■ **Task to carry out**
Please repeat the whole listing exactly, but leave out any picture it holds.

■ **Data section**
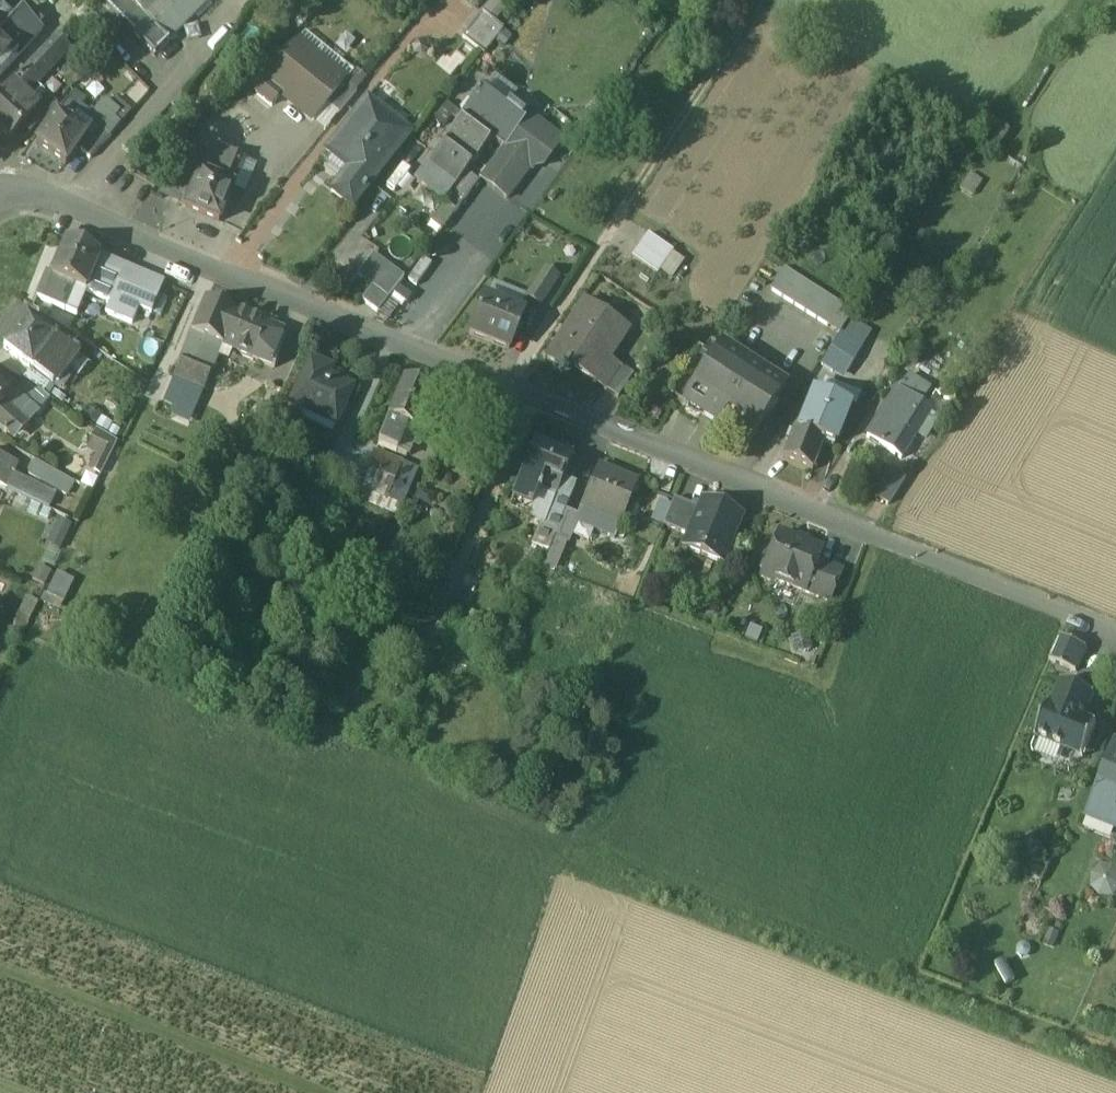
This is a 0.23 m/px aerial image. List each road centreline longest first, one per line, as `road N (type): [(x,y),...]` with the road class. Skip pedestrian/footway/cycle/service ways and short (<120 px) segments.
road 1 (residential): [(0,192),(38,190),(514,394),(1115,637)]
road 2 (track): [(514,394),(778,0)]

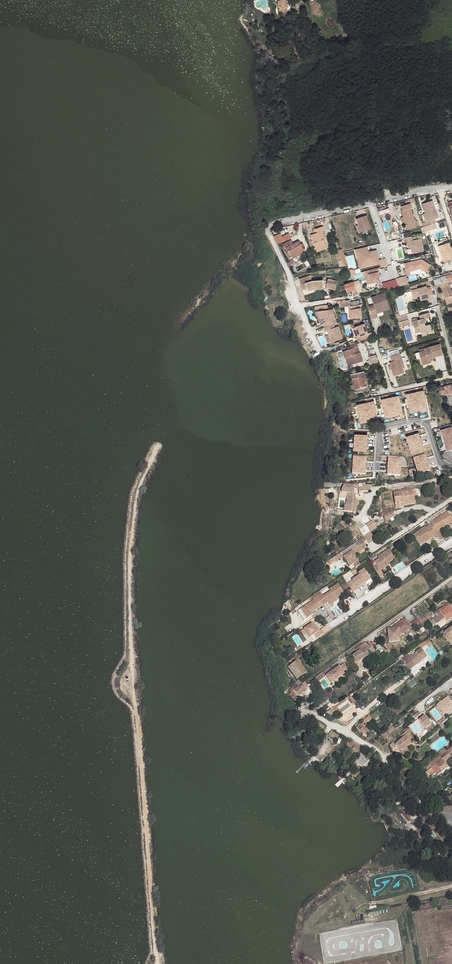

■ **Exercise answer**
This is a 0.23 m/px aerial image. List each road centreline longest first, one per line, as `road N (type): [(x,y),...]` with the road class. Skip pedestrian/footway/cycle/service ways and short (<120 px) segments.
road 1 (residential): [(0,192),(38,190),(514,394),(1115,637)]
road 2 (track): [(514,394),(778,0)]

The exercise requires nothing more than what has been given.